[Items from a data source]
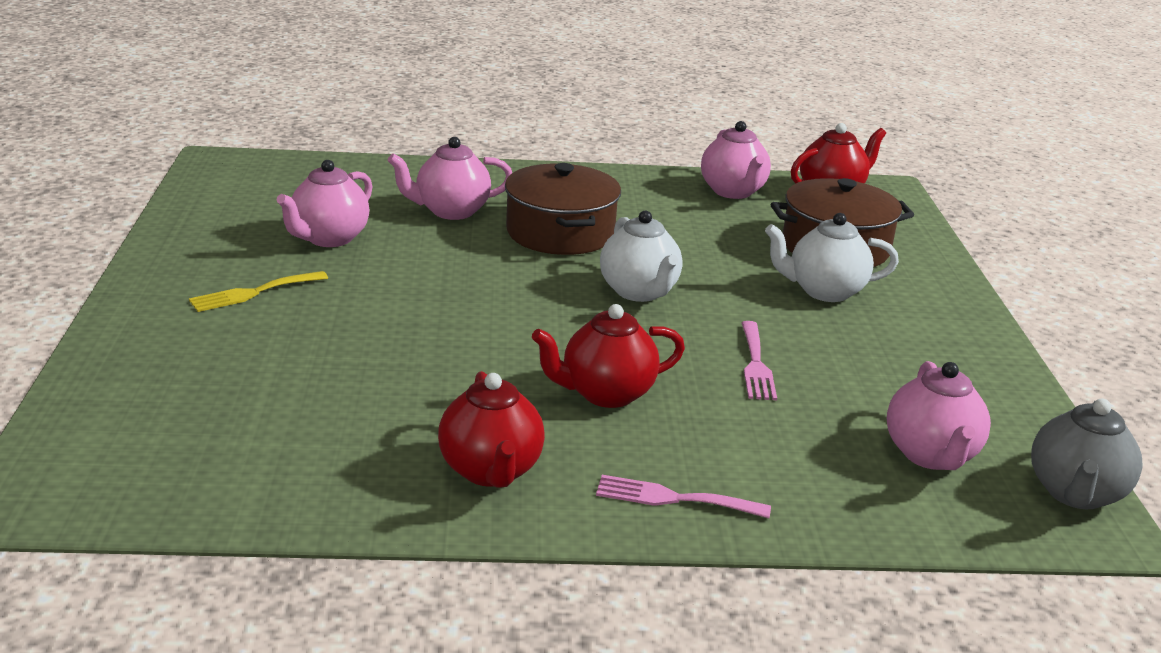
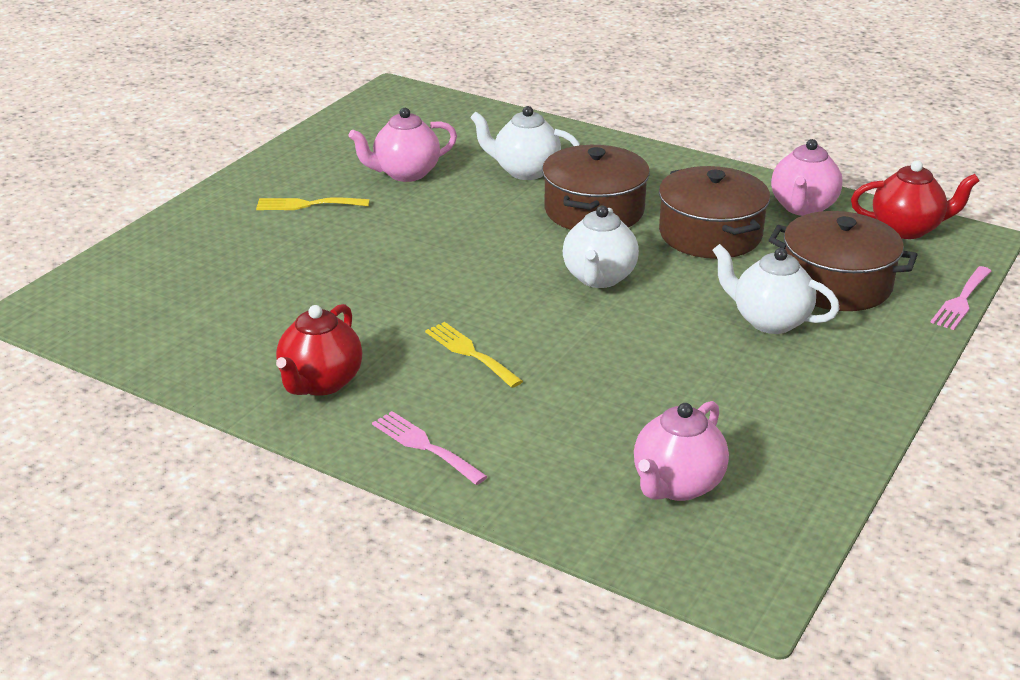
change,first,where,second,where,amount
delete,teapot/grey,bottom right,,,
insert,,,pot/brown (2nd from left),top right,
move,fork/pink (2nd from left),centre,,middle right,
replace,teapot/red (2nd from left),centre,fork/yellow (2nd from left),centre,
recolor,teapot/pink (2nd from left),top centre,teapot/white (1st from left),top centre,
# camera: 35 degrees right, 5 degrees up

▶ [WORK ITEM]
Find the lines above that contain the word "pink" and collect them.

▶ [SOLUTION TO THE EXERCISE]
move,fork/pink (2nd from left),centre,,middle right,
recolor,teapot/pink (2nd from left),top centre,teapot/white (1st from left),top centre,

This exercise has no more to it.